PROBLEM
Your task is to return the span of lines beginning at the one with "Q1: NPN (B BASE, C" and ending at the last line of the data, exactly as it stands.
------------------------------
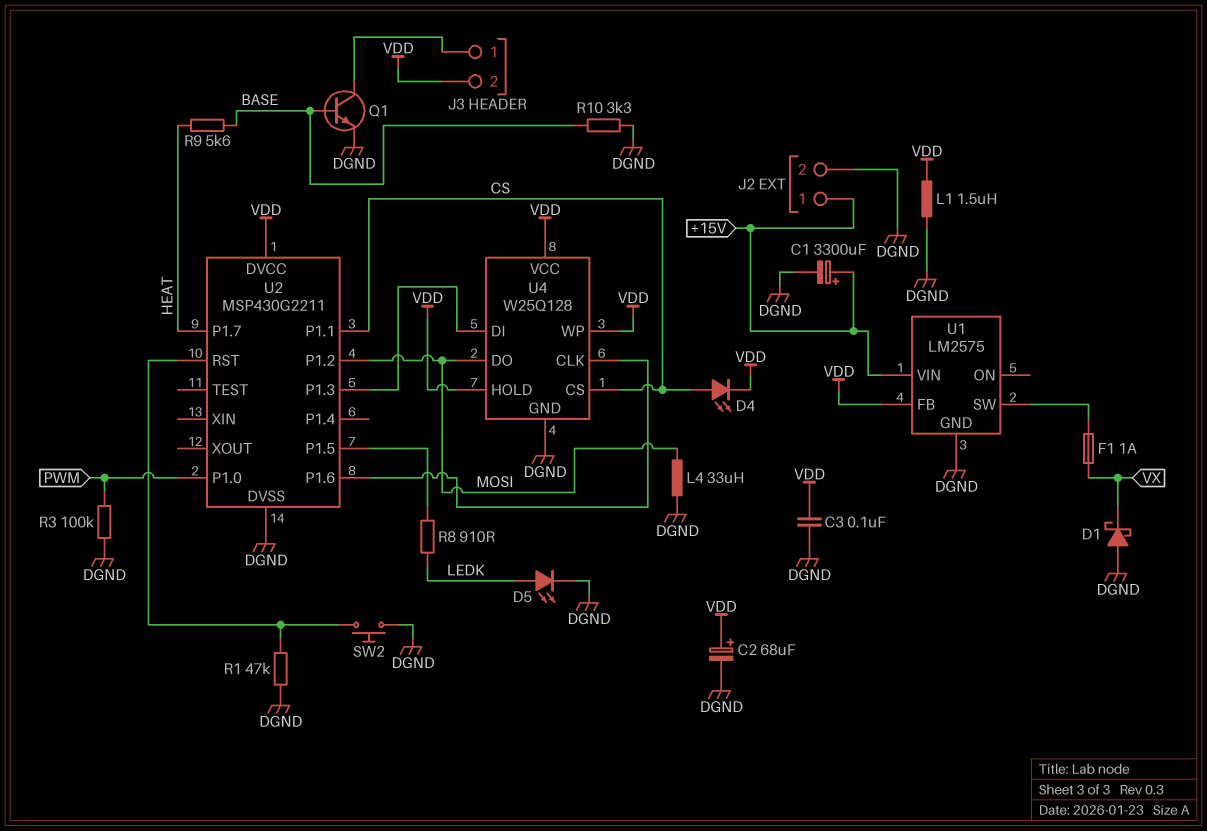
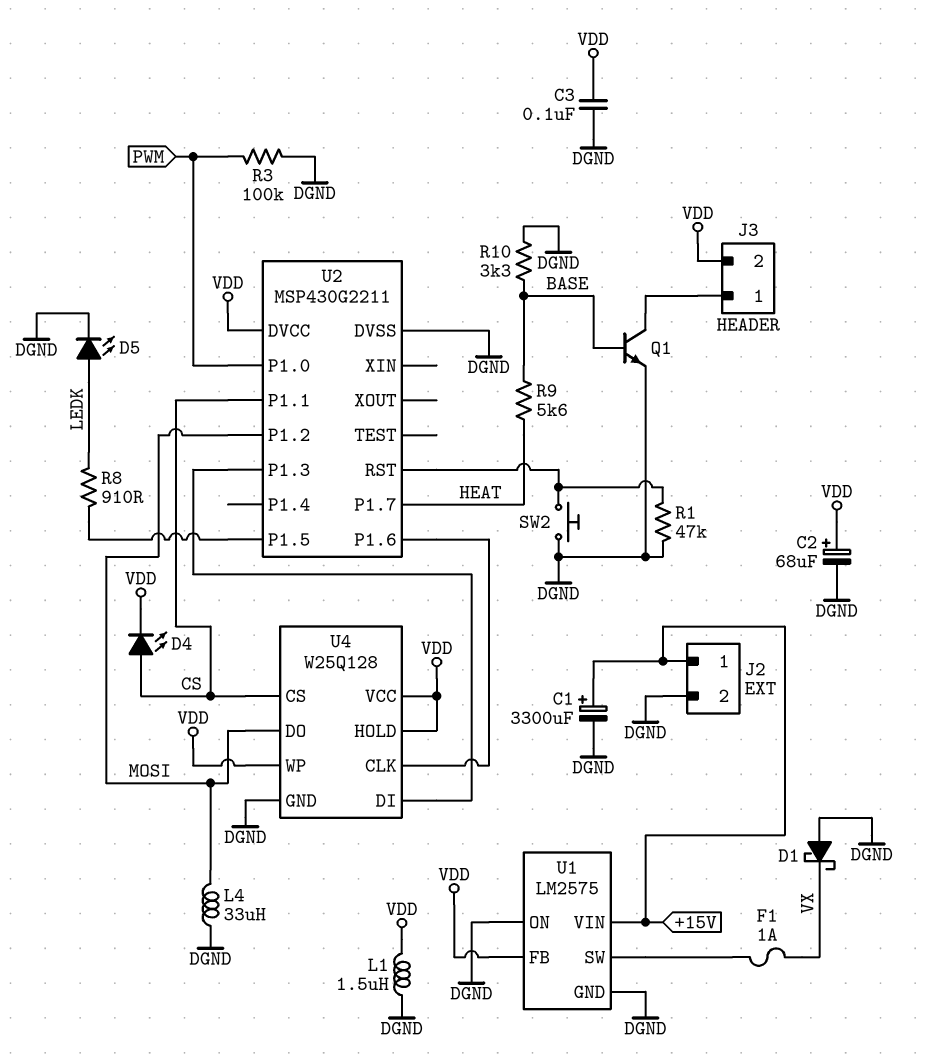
U1 pin ON: none -> DGND

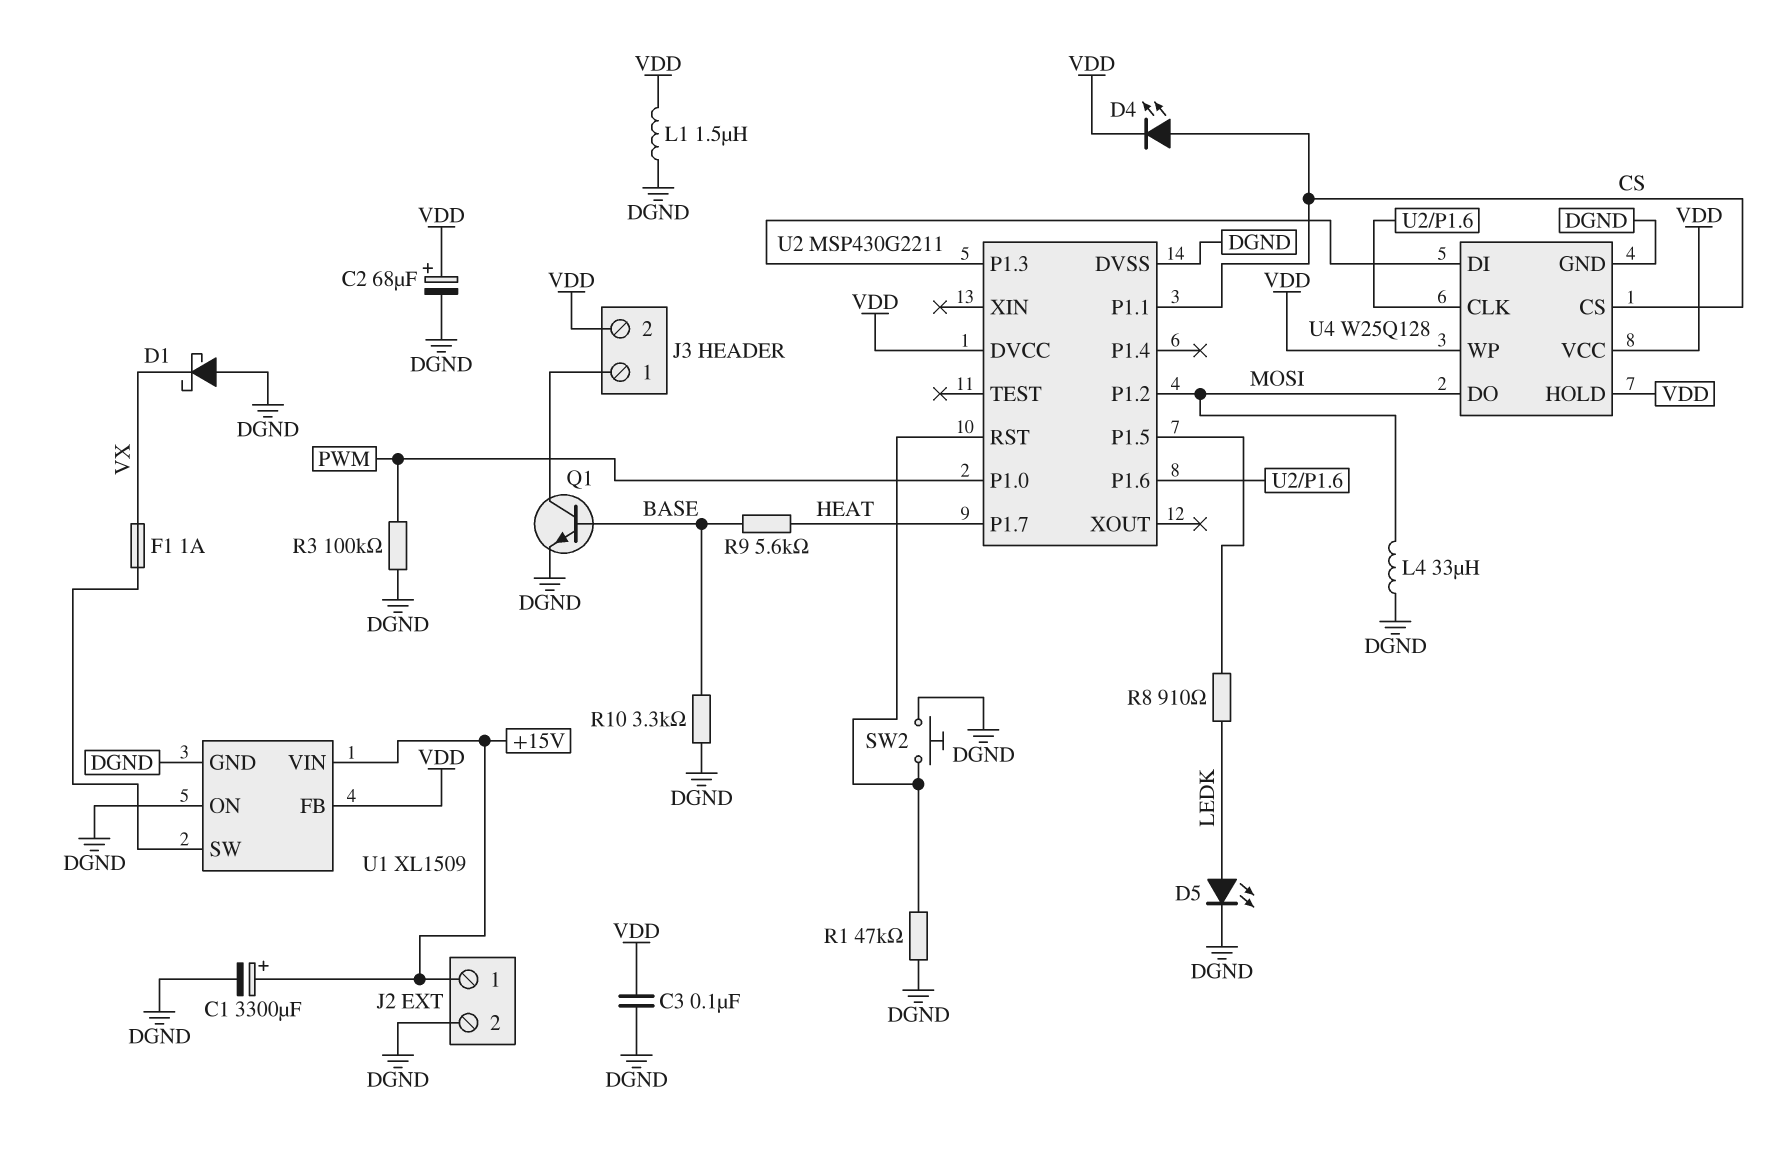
U1: LM2575 -> XL1509

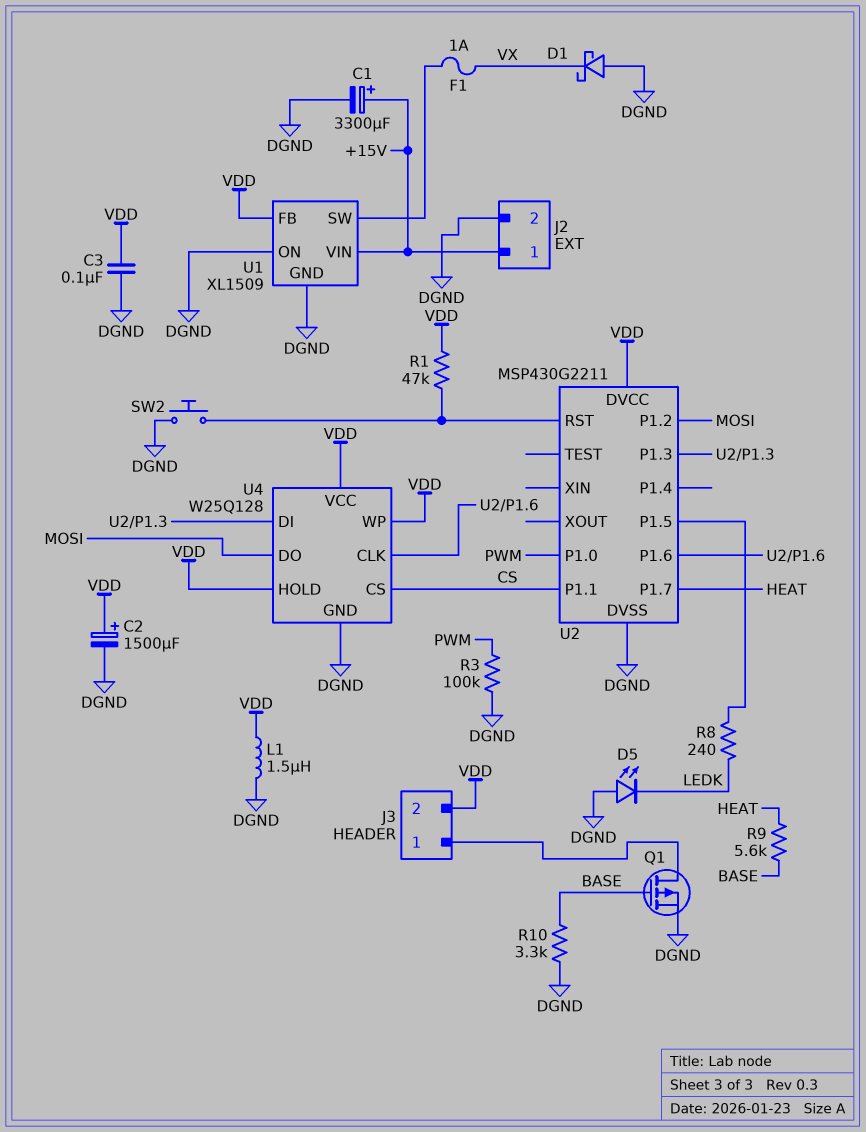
C2: 68uF (plus VDD, minus DGND) -> 1500uF (plus VDD, minus DGND)
D4: LED (A CS, K VDD) -> none
D5: LED (A LEDK, K DGND) -> LED (A DGND, K LEDK)
L4: 33uH (DGND, MOSI) -> none
Q1: NPN (B BASE, C J3/1, E DGND) -> PMOS (G BASE, D J3/1, S DGND)
R1: 47k (DGND, U2/RST) -> 47k (U2/RST, VDD)
R8: 910 (LEDK, U2/P1.5) -> 240 (LEDK, U2/P1.5)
------------------------------
ANSWER TO THIS TASK
Q1: NPN (B BASE, C J3/1, E DGND) -> PMOS (G BASE, D J3/1, S DGND)
R1: 47k (DGND, U2/RST) -> 47k (U2/RST, VDD)
R8: 910 (LEDK, U2/P1.5) -> 240 (LEDK, U2/P1.5)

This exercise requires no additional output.